- **Problem description**
For each entry that follows, produce an exact copy.

- **Source material**
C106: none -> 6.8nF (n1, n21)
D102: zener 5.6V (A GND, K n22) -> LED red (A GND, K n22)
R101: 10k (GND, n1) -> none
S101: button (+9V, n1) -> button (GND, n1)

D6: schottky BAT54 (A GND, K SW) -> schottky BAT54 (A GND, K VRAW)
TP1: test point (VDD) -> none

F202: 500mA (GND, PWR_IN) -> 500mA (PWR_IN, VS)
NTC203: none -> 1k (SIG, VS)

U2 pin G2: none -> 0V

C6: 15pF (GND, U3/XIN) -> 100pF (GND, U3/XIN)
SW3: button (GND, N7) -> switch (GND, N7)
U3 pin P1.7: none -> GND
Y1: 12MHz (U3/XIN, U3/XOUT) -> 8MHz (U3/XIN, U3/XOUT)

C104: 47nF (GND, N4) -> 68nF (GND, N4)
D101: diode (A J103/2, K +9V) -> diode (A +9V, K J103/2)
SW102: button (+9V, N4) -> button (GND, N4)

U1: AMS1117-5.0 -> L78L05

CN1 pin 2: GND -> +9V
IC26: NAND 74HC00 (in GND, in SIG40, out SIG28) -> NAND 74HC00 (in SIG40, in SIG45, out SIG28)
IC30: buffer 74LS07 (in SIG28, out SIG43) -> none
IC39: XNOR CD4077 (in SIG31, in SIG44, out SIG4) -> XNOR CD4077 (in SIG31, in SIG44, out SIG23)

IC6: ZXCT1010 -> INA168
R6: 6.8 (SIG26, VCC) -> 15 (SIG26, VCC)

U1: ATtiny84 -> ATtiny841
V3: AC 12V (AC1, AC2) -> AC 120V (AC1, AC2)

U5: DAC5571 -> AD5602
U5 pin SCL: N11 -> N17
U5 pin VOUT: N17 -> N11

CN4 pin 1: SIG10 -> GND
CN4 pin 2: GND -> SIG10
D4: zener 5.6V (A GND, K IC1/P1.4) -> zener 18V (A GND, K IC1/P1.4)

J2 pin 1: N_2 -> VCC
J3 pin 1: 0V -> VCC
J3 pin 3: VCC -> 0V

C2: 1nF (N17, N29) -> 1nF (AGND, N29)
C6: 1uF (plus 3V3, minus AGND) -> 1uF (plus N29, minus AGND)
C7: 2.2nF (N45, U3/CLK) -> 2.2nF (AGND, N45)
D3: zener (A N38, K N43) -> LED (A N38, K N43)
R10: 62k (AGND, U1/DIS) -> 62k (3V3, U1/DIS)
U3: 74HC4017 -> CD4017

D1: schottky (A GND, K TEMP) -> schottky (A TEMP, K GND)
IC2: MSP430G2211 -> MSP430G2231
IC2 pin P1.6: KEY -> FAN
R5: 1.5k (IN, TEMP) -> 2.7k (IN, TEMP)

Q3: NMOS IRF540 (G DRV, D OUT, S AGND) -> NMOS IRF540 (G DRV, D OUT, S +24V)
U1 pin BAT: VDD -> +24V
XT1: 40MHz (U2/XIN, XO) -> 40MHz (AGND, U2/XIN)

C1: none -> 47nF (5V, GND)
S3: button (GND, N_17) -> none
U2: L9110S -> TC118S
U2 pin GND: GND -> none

- **Result of this exercise**
C106: none -> 6.8nF (n1, n21)
D102: zener 5.6V (A GND, K n22) -> LED red (A GND, K n22)
R101: 10k (GND, n1) -> none
S101: button (+9V, n1) -> button (GND, n1)

D6: schottky BAT54 (A GND, K SW) -> schottky BAT54 (A GND, K VRAW)
TP1: test point (VDD) -> none

F202: 500mA (GND, PWR_IN) -> 500mA (PWR_IN, VS)
NTC203: none -> 1k (SIG, VS)

U2 pin G2: none -> 0V

C6: 15pF (GND, U3/XIN) -> 100pF (GND, U3/XIN)
SW3: button (GND, N7) -> switch (GND, N7)
U3 pin P1.7: none -> GND
Y1: 12MHz (U3/XIN, U3/XOUT) -> 8MHz (U3/XIN, U3/XOUT)

C104: 47nF (GND, N4) -> 68nF (GND, N4)
D101: diode (A J103/2, K +9V) -> diode (A +9V, K J103/2)
SW102: button (+9V, N4) -> button (GND, N4)

U1: AMS1117-5.0 -> L78L05

CN1 pin 2: GND -> +9V
IC26: NAND 74HC00 (in GND, in SIG40, out SIG28) -> NAND 74HC00 (in SIG40, in SIG45, out SIG28)
IC30: buffer 74LS07 (in SIG28, out SIG43) -> none
IC39: XNOR CD4077 (in SIG31, in SIG44, out SIG4) -> XNOR CD4077 (in SIG31, in SIG44, out SIG23)

IC6: ZXCT1010 -> INA168
R6: 6.8 (SIG26, VCC) -> 15 (SIG26, VCC)

U1: ATtiny84 -> ATtiny841
V3: AC 12V (AC1, AC2) -> AC 120V (AC1, AC2)

U5: DAC5571 -> AD5602
U5 pin SCL: N11 -> N17
U5 pin VOUT: N17 -> N11

CN4 pin 1: SIG10 -> GND
CN4 pin 2: GND -> SIG10
D4: zener 5.6V (A GND, K IC1/P1.4) -> zener 18V (A GND, K IC1/P1.4)

J2 pin 1: N_2 -> VCC
J3 pin 1: 0V -> VCC
J3 pin 3: VCC -> 0V

C2: 1nF (N17, N29) -> 1nF (AGND, N29)
C6: 1uF (plus 3V3, minus AGND) -> 1uF (plus N29, minus AGND)
C7: 2.2nF (N45, U3/CLK) -> 2.2nF (AGND, N45)
D3: zener (A N38, K N43) -> LED (A N38, K N43)
R10: 62k (AGND, U1/DIS) -> 62k (3V3, U1/DIS)
U3: 74HC4017 -> CD4017

D1: schottky (A GND, K TEMP) -> schottky (A TEMP, K GND)
IC2: MSP430G2211 -> MSP430G2231
IC2 pin P1.6: KEY -> FAN
R5: 1.5k (IN, TEMP) -> 2.7k (IN, TEMP)

Q3: NMOS IRF540 (G DRV, D OUT, S AGND) -> NMOS IRF540 (G DRV, D OUT, S +24V)
U1 pin BAT: VDD -> +24V
XT1: 40MHz (U2/XIN, XO) -> 40MHz (AGND, U2/XIN)

C1: none -> 47nF (5V, GND)
S3: button (GND, N_17) -> none
U2: L9110S -> TC118S
U2 pin GND: GND -> none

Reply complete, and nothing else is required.